**Data to process**

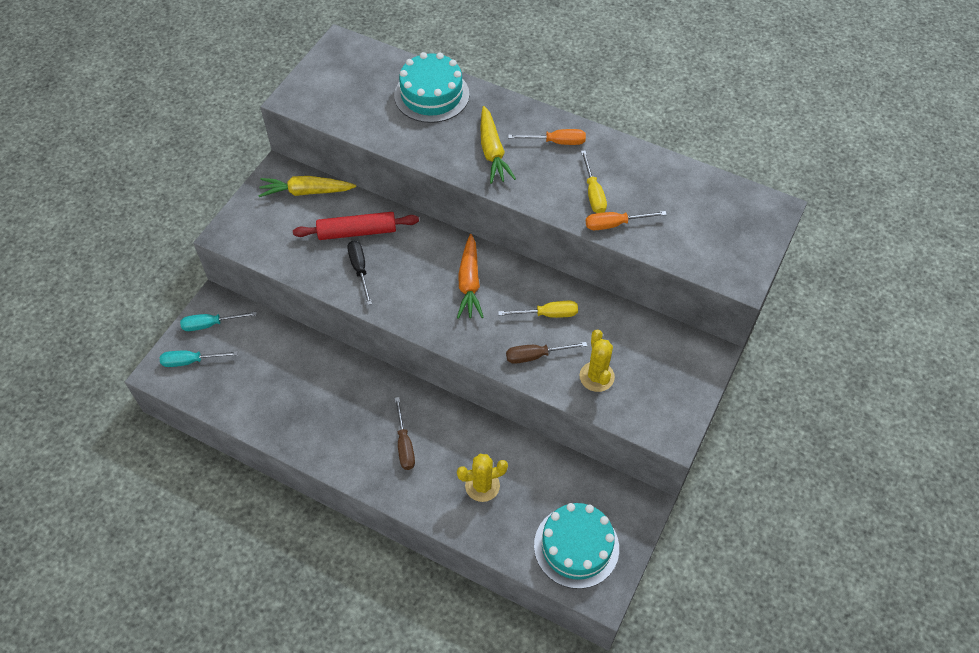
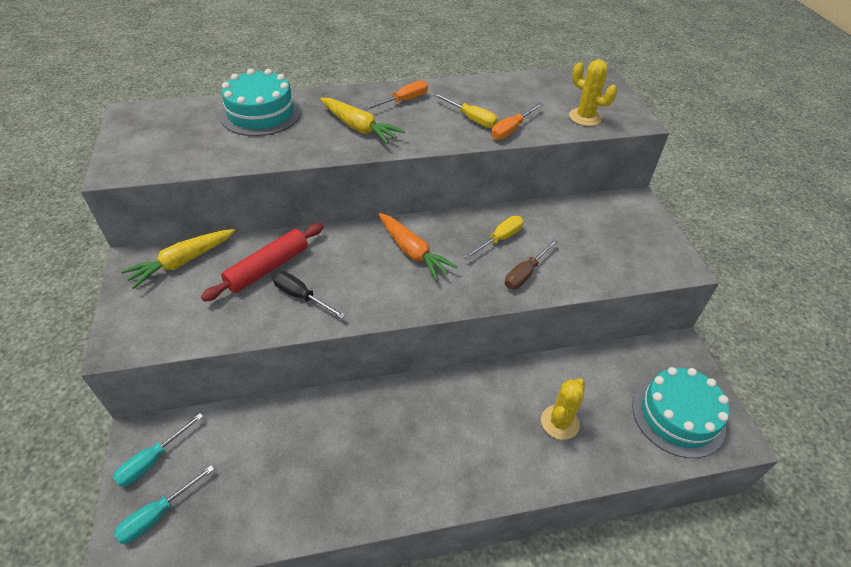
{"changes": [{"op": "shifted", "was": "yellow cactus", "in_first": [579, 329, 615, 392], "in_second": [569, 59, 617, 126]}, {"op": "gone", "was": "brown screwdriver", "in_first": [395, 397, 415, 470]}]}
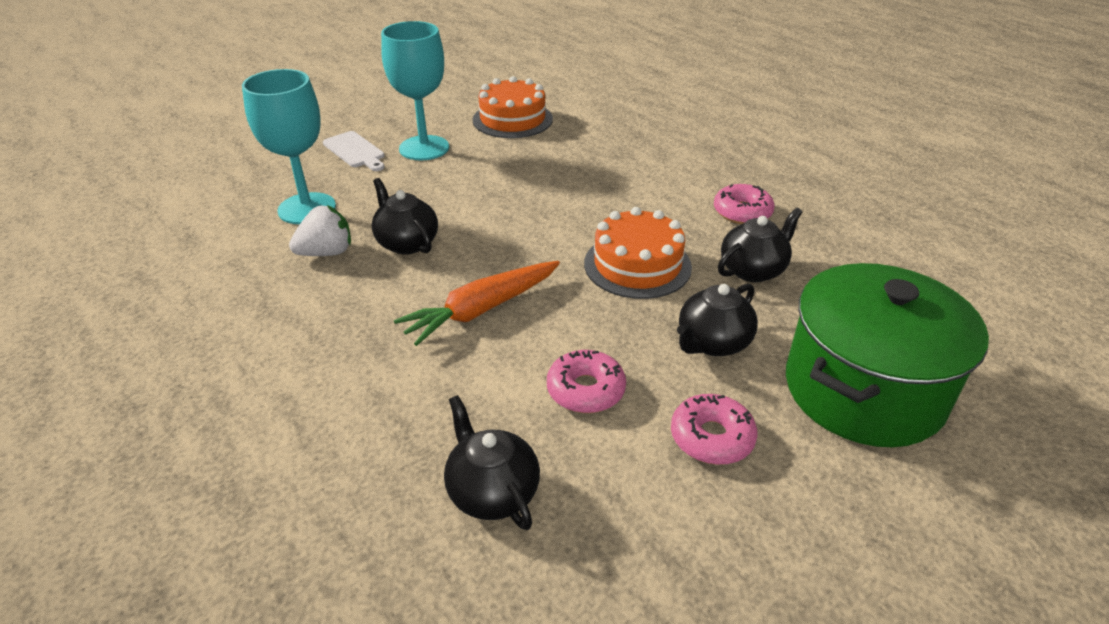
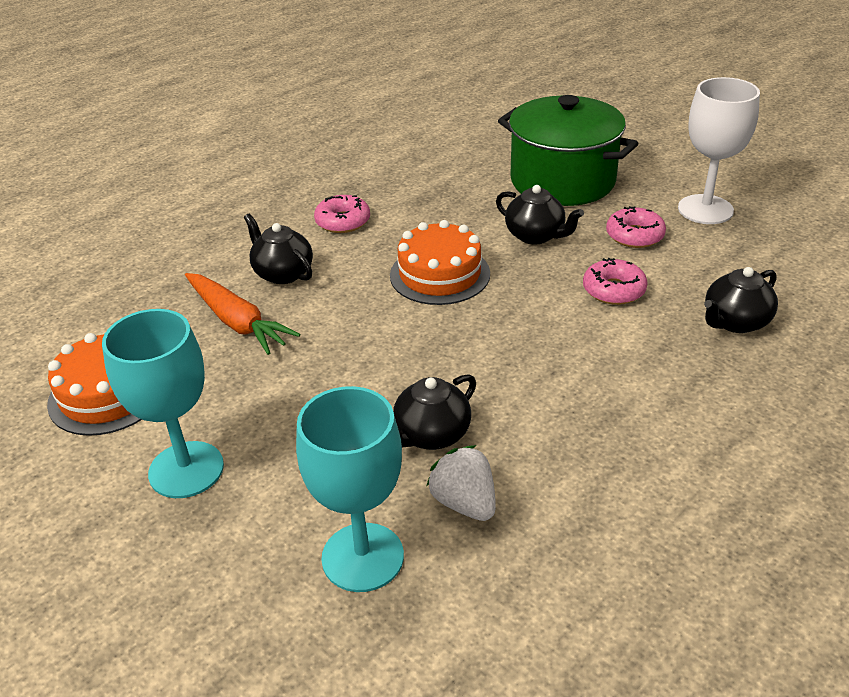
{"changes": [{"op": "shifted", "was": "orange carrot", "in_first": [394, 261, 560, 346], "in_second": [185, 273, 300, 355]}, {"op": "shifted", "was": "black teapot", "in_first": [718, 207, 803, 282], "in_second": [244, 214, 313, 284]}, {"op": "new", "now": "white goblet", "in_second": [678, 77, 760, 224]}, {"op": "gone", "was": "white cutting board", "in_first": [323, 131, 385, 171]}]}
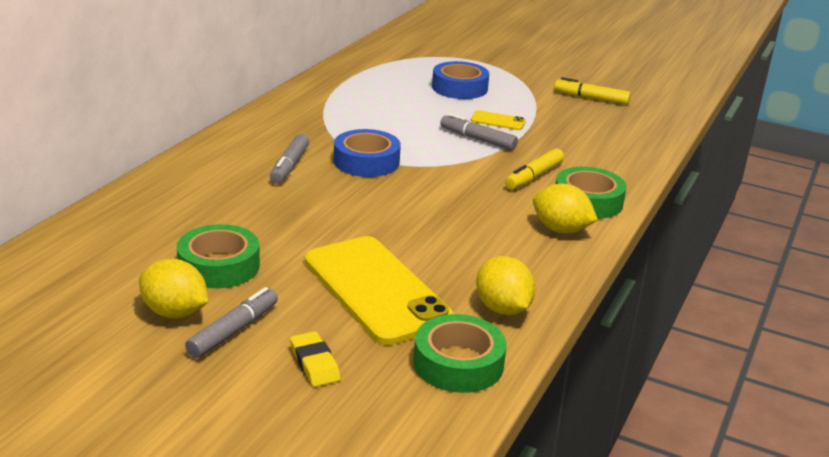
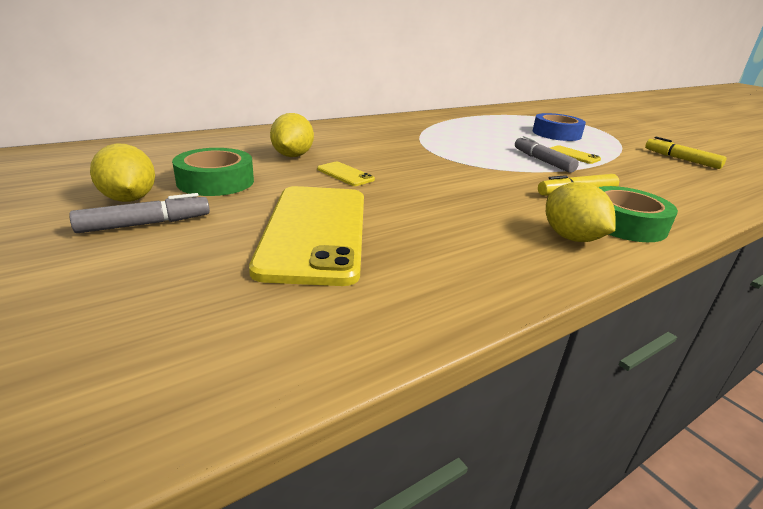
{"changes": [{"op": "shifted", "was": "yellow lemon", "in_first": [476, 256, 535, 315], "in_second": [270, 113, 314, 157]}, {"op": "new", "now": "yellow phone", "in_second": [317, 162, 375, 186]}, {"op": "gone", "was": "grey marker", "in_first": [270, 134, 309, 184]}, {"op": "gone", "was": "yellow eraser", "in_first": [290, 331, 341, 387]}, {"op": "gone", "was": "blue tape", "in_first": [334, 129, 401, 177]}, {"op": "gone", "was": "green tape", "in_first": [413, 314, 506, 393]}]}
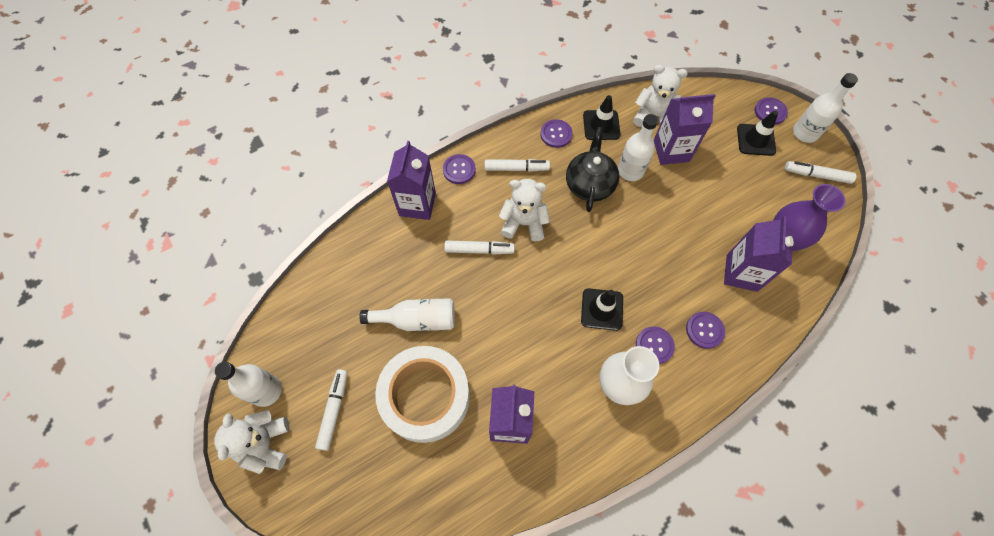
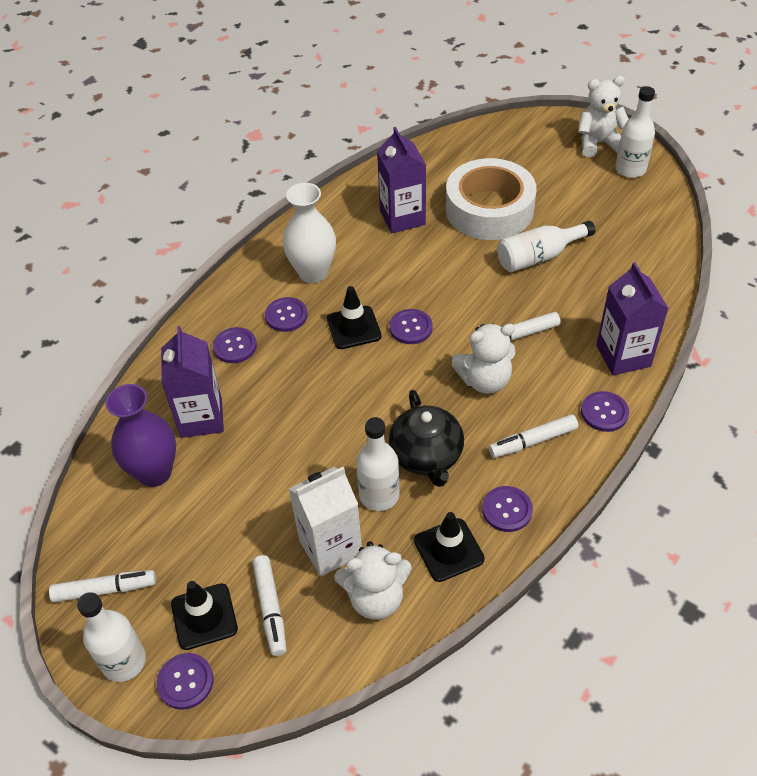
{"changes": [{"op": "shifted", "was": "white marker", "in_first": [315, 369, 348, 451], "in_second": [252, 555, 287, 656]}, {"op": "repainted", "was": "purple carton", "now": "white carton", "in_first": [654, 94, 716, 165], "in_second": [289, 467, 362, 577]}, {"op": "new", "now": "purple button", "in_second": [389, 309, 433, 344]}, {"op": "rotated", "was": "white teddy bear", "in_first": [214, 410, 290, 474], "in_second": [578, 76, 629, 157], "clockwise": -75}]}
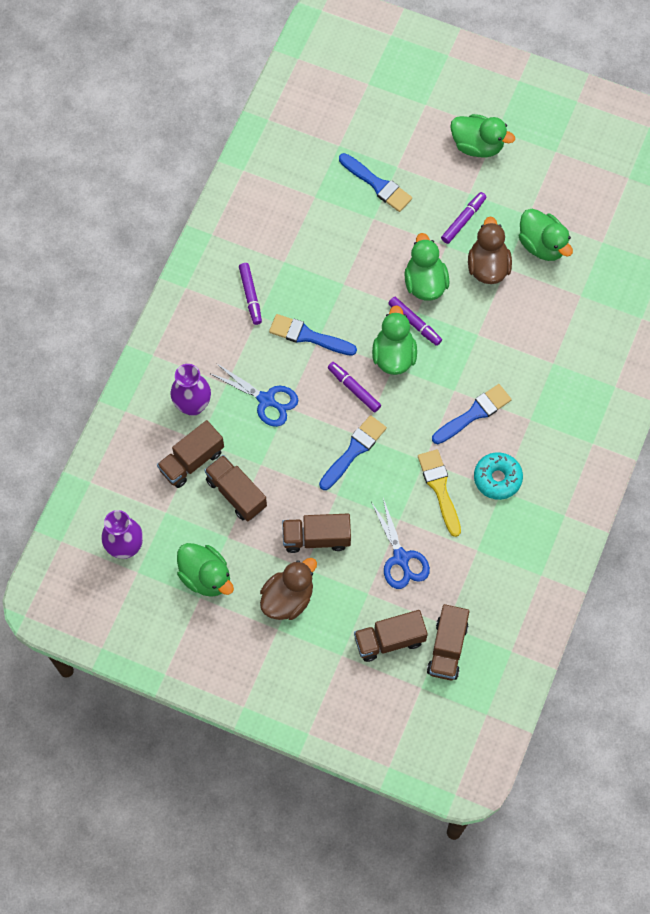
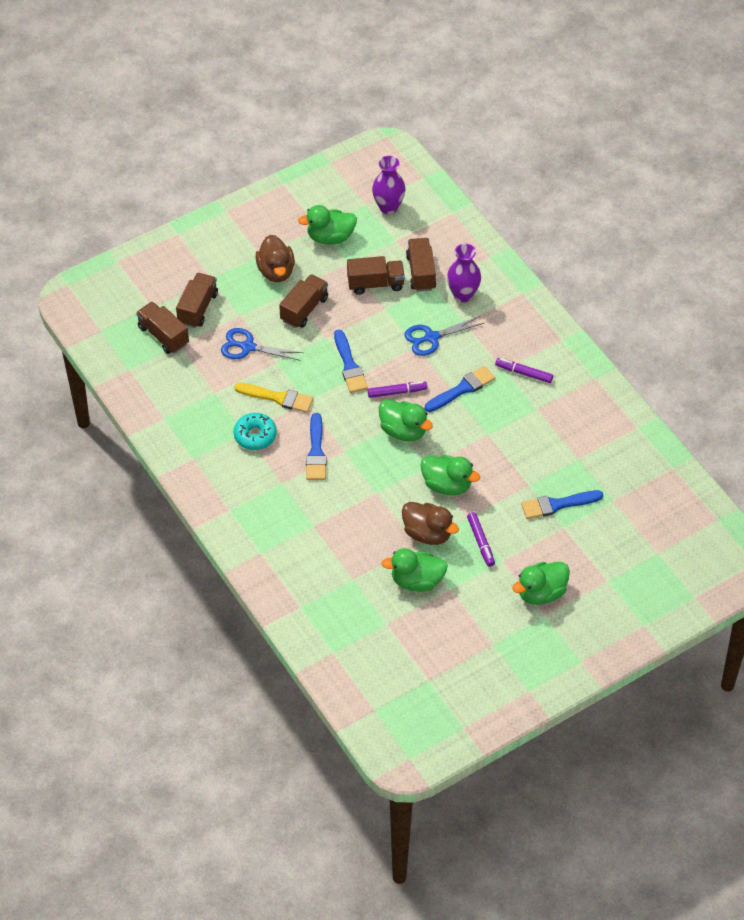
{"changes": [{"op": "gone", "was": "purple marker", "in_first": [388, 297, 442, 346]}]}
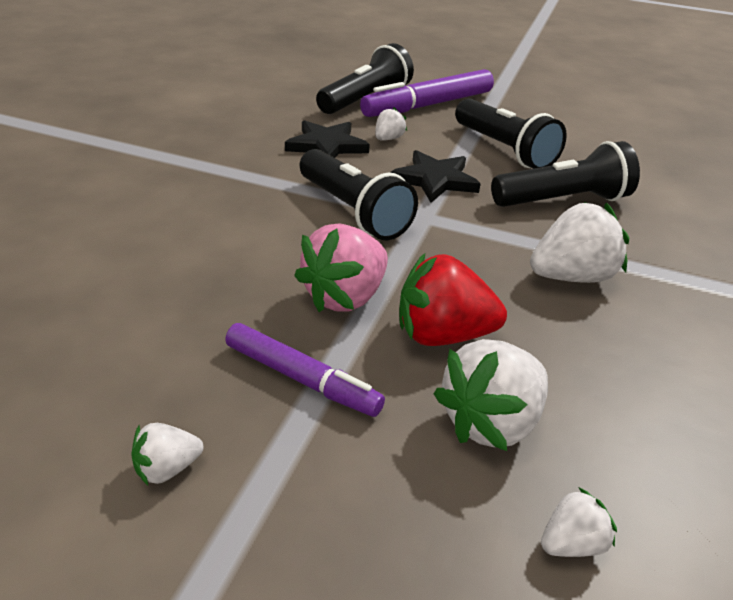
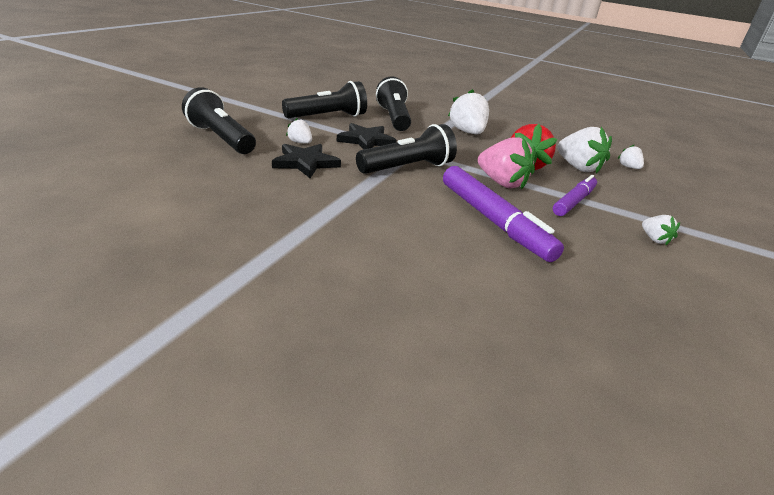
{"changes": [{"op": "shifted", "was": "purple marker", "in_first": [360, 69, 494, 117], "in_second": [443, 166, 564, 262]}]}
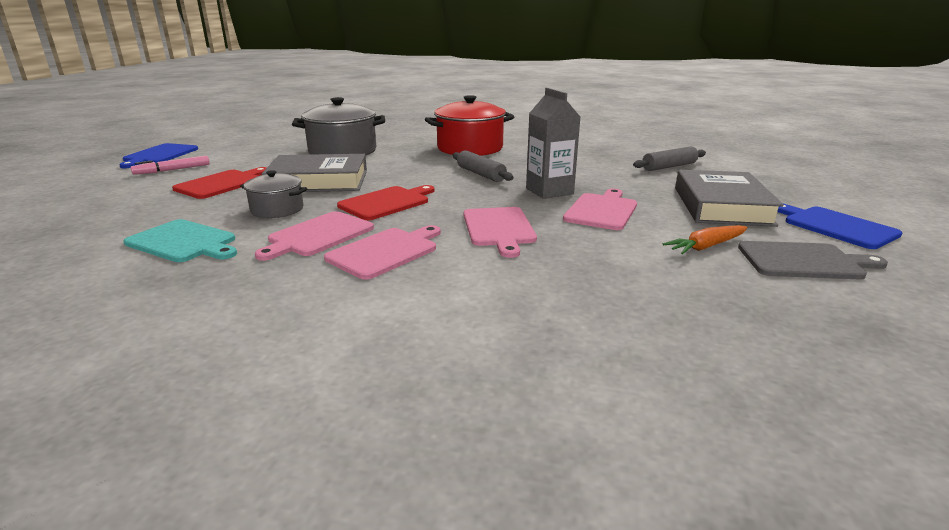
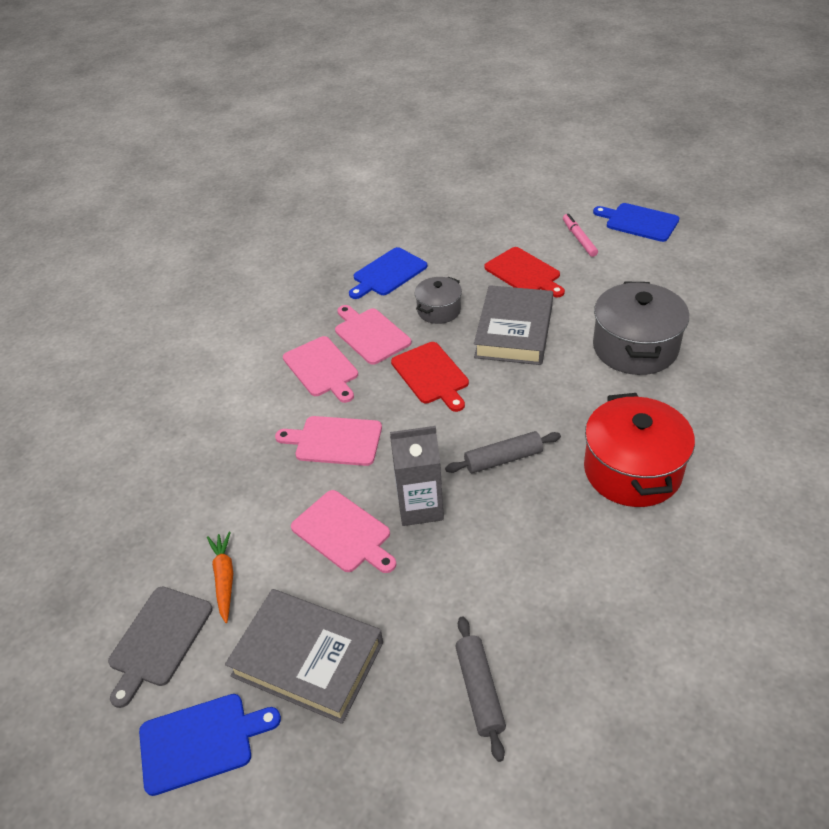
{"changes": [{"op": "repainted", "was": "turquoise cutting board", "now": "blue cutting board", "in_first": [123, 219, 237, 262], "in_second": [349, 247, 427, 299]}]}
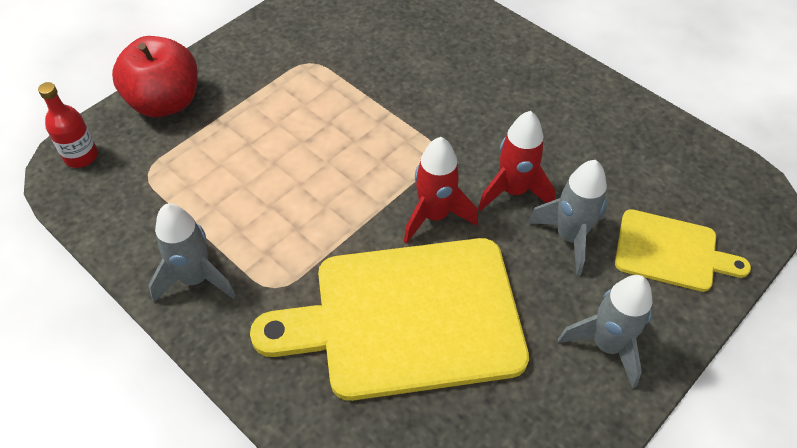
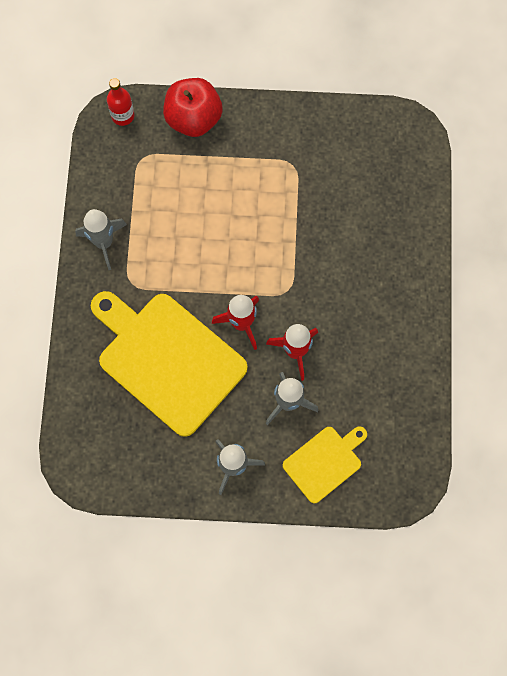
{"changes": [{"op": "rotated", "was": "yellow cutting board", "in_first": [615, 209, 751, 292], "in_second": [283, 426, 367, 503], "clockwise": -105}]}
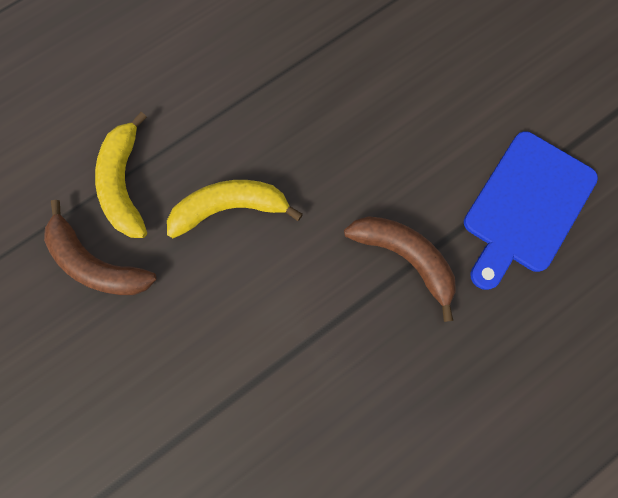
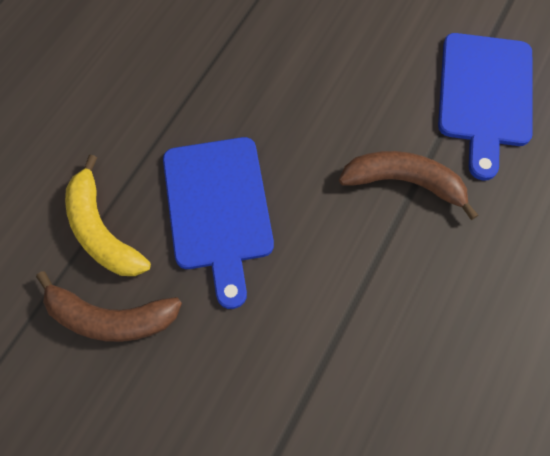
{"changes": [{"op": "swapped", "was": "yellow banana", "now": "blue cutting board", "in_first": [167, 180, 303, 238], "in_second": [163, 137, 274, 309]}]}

**Work required**
Print the records above word for word, omitting any picture they contain.

**Result for this exercise**
{"changes": [{"op": "shifted", "was": "yellow cactus", "in_first": [579, 329, 615, 392], "in_second": [569, 59, 617, 126]}, {"op": "gone", "was": "brown screwdriver", "in_first": [395, 397, 415, 470]}]}
{"changes": [{"op": "shifted", "was": "orange carrot", "in_first": [394, 261, 560, 346], "in_second": [185, 273, 300, 355]}, {"op": "shifted", "was": "black teapot", "in_first": [718, 207, 803, 282], "in_second": [244, 214, 313, 284]}, {"op": "new", "now": "white goblet", "in_second": [678, 77, 760, 224]}, {"op": "gone", "was": "white cutting board", "in_first": [323, 131, 385, 171]}]}
{"changes": [{"op": "shifted", "was": "yellow lemon", "in_first": [476, 256, 535, 315], "in_second": [270, 113, 314, 157]}, {"op": "new", "now": "yellow phone", "in_second": [317, 162, 375, 186]}, {"op": "gone", "was": "grey marker", "in_first": [270, 134, 309, 184]}, {"op": "gone", "was": "yellow eraser", "in_first": [290, 331, 341, 387]}, {"op": "gone", "was": "blue tape", "in_first": [334, 129, 401, 177]}, {"op": "gone", "was": "green tape", "in_first": [413, 314, 506, 393]}]}
{"changes": [{"op": "shifted", "was": "white marker", "in_first": [315, 369, 348, 451], "in_second": [252, 555, 287, 656]}, {"op": "repainted", "was": "purple carton", "now": "white carton", "in_first": [654, 94, 716, 165], "in_second": [289, 467, 362, 577]}, {"op": "new", "now": "purple button", "in_second": [389, 309, 433, 344]}, {"op": "rotated", "was": "white teddy bear", "in_first": [214, 410, 290, 474], "in_second": [578, 76, 629, 157], "clockwise": -75}]}
{"changes": [{"op": "gone", "was": "purple marker", "in_first": [388, 297, 442, 346]}]}
{"changes": [{"op": "shifted", "was": "purple marker", "in_first": [360, 69, 494, 117], "in_second": [443, 166, 564, 262]}]}
{"changes": [{"op": "repainted", "was": "turquoise cutting board", "now": "blue cutting board", "in_first": [123, 219, 237, 262], "in_second": [349, 247, 427, 299]}]}
{"changes": [{"op": "rotated", "was": "yellow cutting board", "in_first": [615, 209, 751, 292], "in_second": [283, 426, 367, 503], "clockwise": -105}]}
{"changes": [{"op": "swapped", "was": "yellow banana", "now": "blue cutting board", "in_first": [167, 180, 303, 238], "in_second": [163, 137, 274, 309]}]}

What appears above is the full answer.